**Work instruction**.
The lines from the one containing "C5: 1uF (COM, VRAW) -> 1uF (+3V3, VRAW)" to the end of the entries, both included, are what you need to transcribe exactly, without pictures and without anything else.
[Start of Attachment]
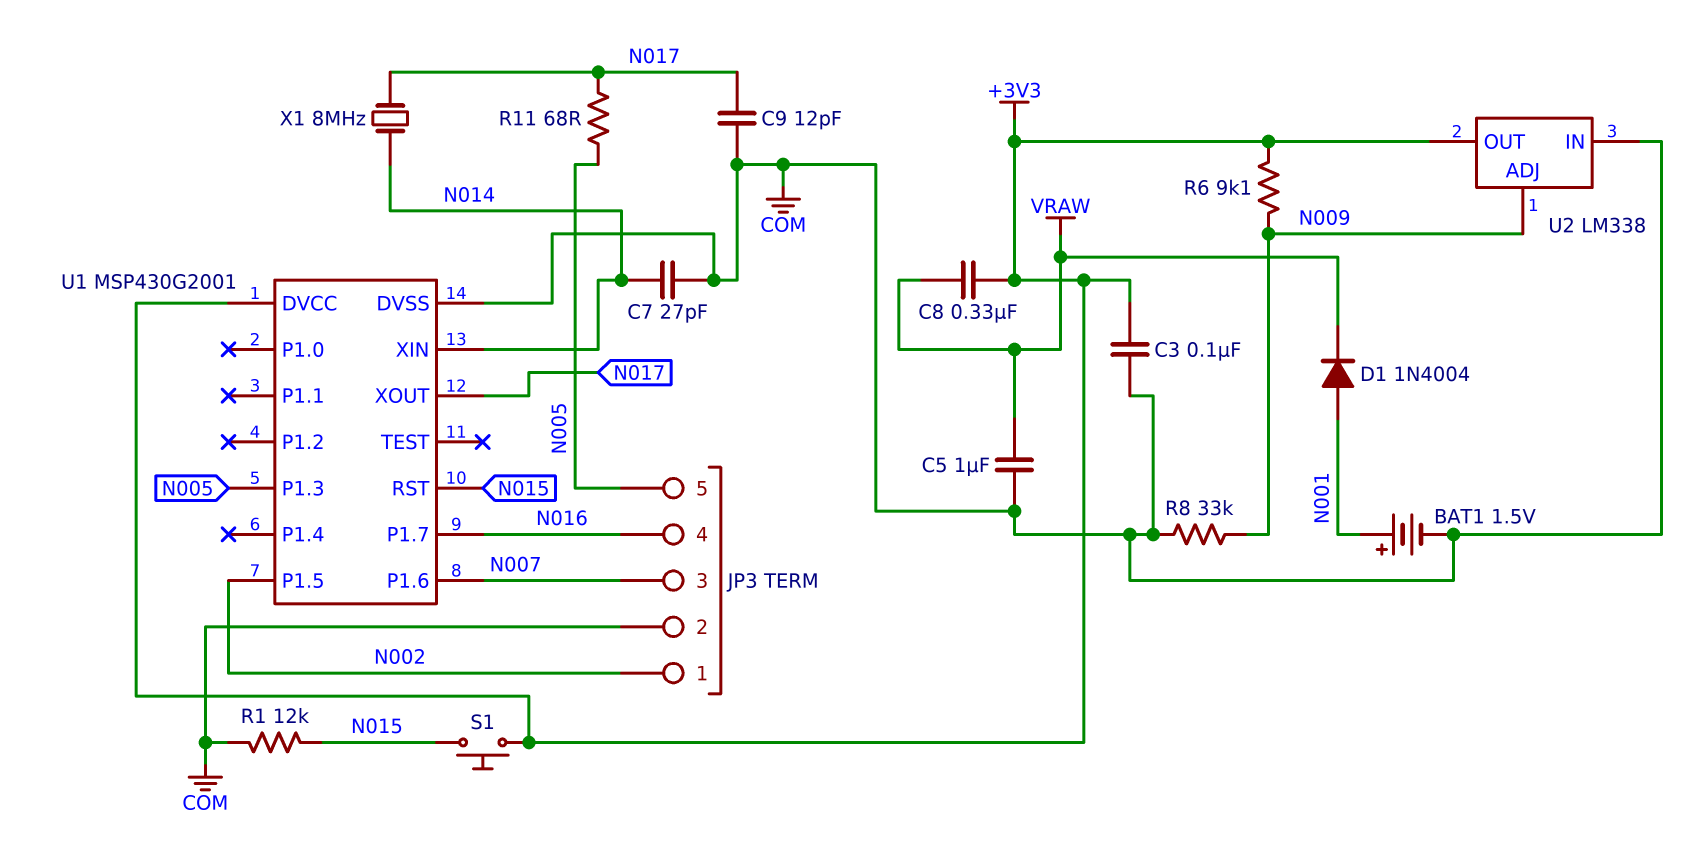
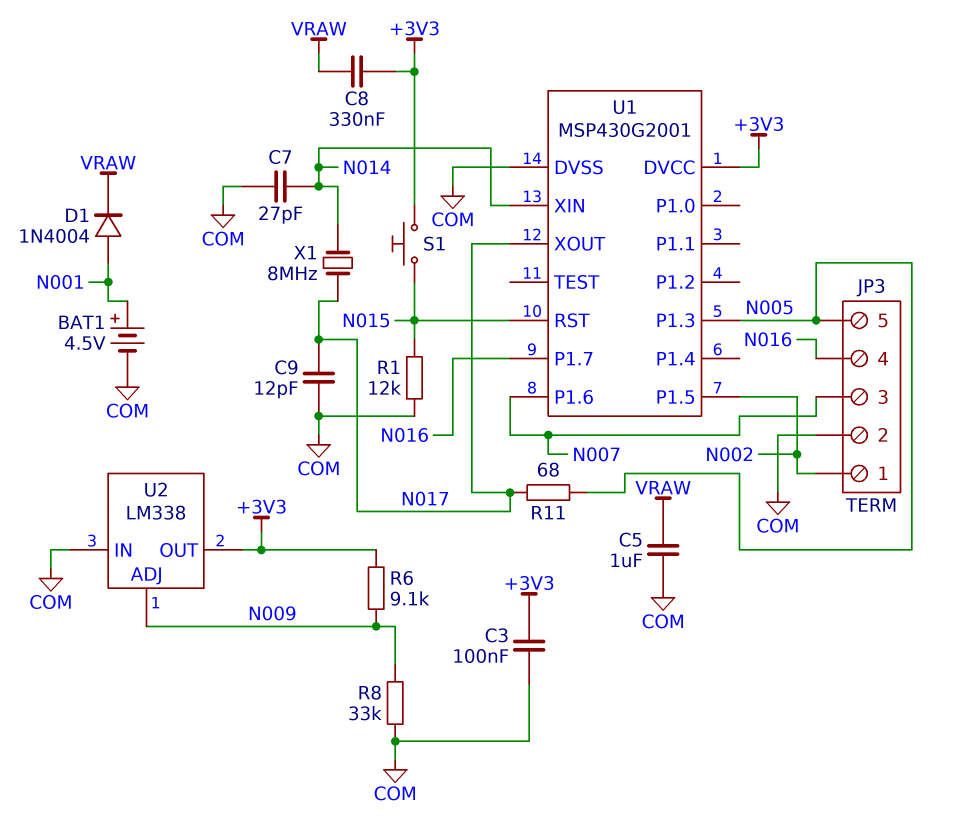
BAT1: 1.5V (plus N001, minus COM) -> 4.5V (plus N001, minus COM)

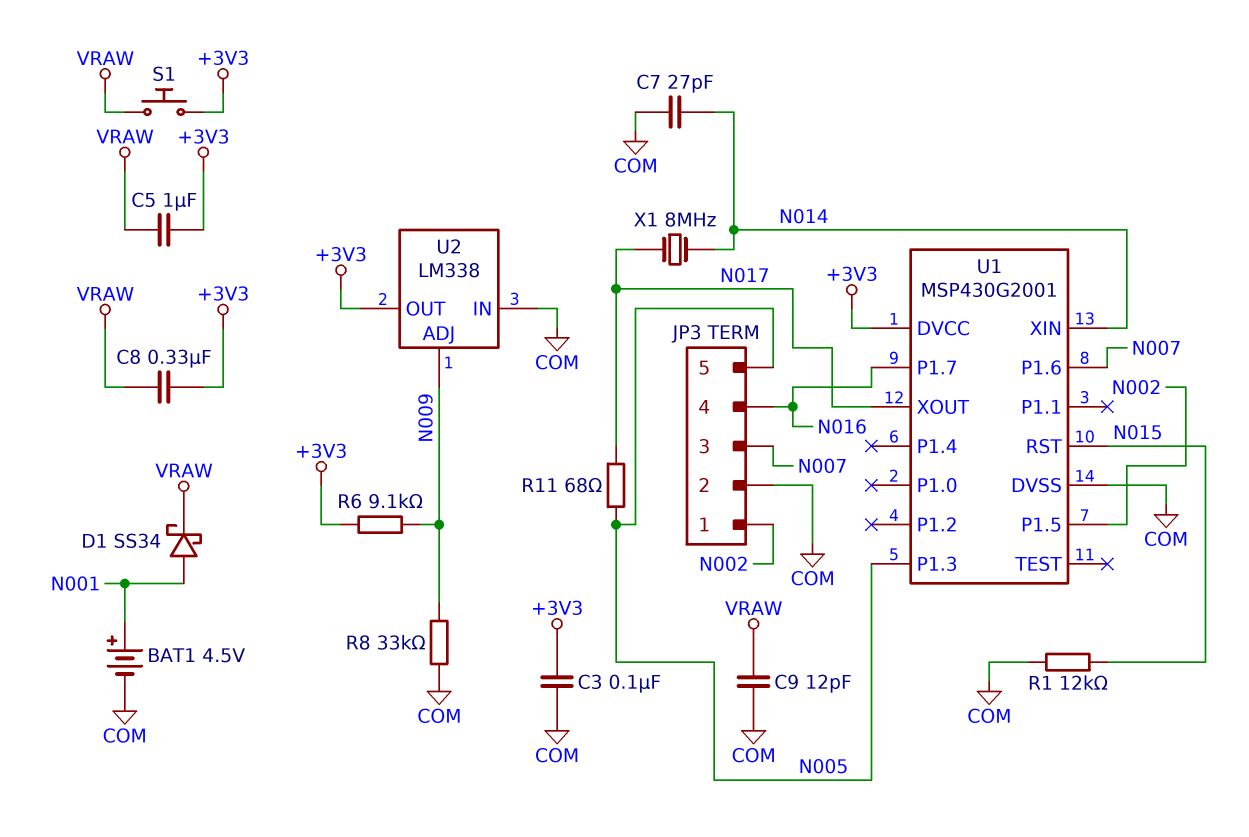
C5: 1uF (COM, VRAW) -> 1uF (+3V3, VRAW)
C9: 12pF (COM, N017) -> 12pF (COM, VRAW)
D1: diode 1N4004 (A N001, K VRAW) -> schottky SS34 (A N001, K VRAW)
S1: button (+3V3, N015) -> button (+3V3, VRAW)

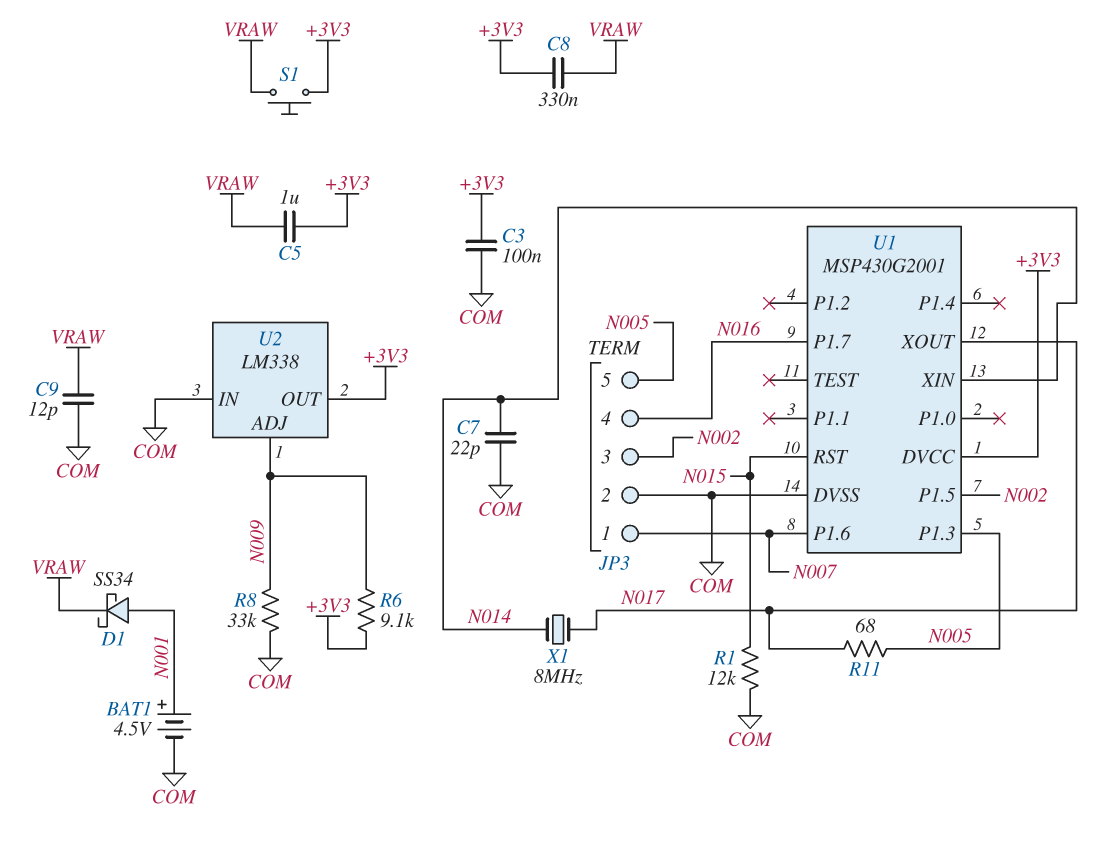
C7: 27pF (COM, N014) -> 22pF (COM, N014)
JP3 pin 1: N002 -> N007
JP3 pin 3: N007 -> N002

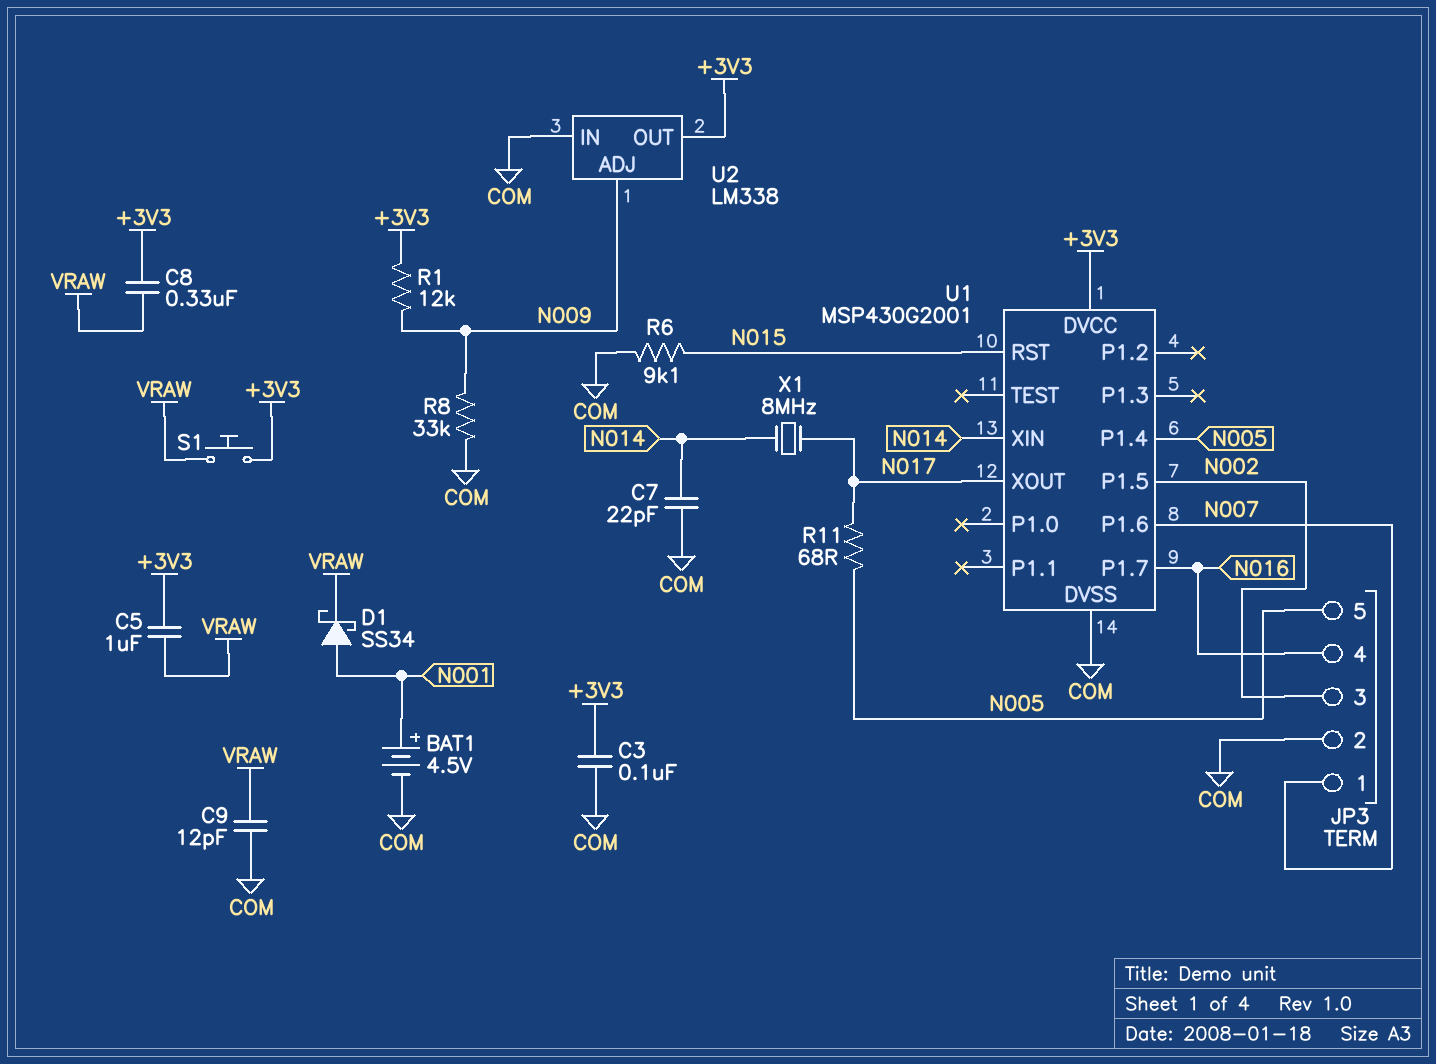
R1: 12k (COM, N015) -> 12k (+3V3, N009)
R6: 9.1k (+3V3, N009) -> 9.1k (COM, N015)
U1 pin P1.3: N005 -> none
U1 pin P1.4: none -> N005

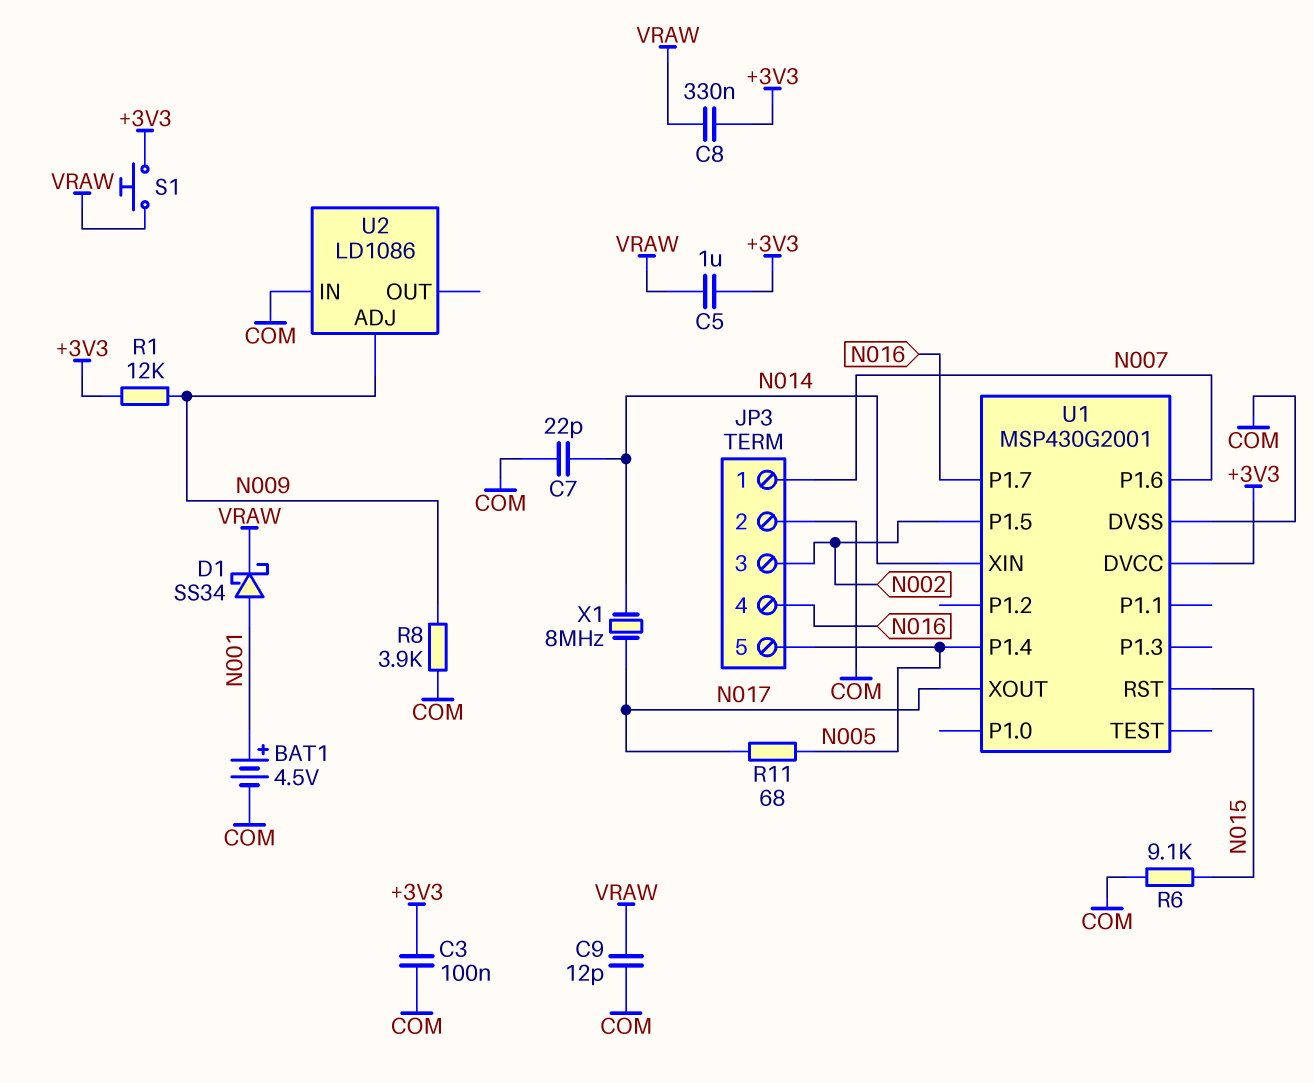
R8: 33k (COM, N009) -> 3.9k (COM, N009)
U2: LM338 -> LD1086
U2 pin OUT: +3V3 -> none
[End of Attachment]
**Response to the exercise**.
C5: 1uF (COM, VRAW) -> 1uF (+3V3, VRAW)
C9: 12pF (COM, N017) -> 12pF (COM, VRAW)
D1: diode 1N4004 (A N001, K VRAW) -> schottky SS34 (A N001, K VRAW)
S1: button (+3V3, N015) -> button (+3V3, VRAW)

C7: 27pF (COM, N014) -> 22pF (COM, N014)
JP3 pin 1: N002 -> N007
JP3 pin 3: N007 -> N002

R1: 12k (COM, N015) -> 12k (+3V3, N009)
R6: 9.1k (+3V3, N009) -> 9.1k (COM, N015)
U1 pin P1.3: N005 -> none
U1 pin P1.4: none -> N005

R8: 33k (COM, N009) -> 3.9k (COM, N009)
U2: LM338 -> LD1086
U2 pin OUT: +3V3 -> none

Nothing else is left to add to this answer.